*Records from a collection*.
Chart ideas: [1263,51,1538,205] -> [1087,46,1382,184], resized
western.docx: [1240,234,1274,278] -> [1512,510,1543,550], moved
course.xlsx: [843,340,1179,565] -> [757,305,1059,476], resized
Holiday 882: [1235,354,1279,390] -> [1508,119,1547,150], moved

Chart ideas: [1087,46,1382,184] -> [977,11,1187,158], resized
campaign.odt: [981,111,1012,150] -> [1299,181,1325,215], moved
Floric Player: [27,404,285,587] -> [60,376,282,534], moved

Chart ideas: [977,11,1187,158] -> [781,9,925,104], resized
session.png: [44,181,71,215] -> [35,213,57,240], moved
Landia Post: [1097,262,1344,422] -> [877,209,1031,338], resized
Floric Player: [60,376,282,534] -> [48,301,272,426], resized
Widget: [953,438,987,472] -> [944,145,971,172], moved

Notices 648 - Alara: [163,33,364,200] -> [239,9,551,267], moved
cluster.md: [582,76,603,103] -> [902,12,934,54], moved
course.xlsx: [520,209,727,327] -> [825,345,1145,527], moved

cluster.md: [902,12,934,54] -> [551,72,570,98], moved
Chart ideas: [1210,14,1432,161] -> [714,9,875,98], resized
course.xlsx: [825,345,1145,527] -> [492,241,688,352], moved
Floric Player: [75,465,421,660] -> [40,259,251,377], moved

*What is required*.
Lines from the records above that hold "Player" are the ones to list.

*Answer to this exercise*.
Floric Player: [27,404,285,587] -> [60,376,282,534], moved
Floric Player: [60,376,282,534] -> [48,301,272,426], resized
Floric Player: [75,465,421,660] -> [40,259,251,377], moved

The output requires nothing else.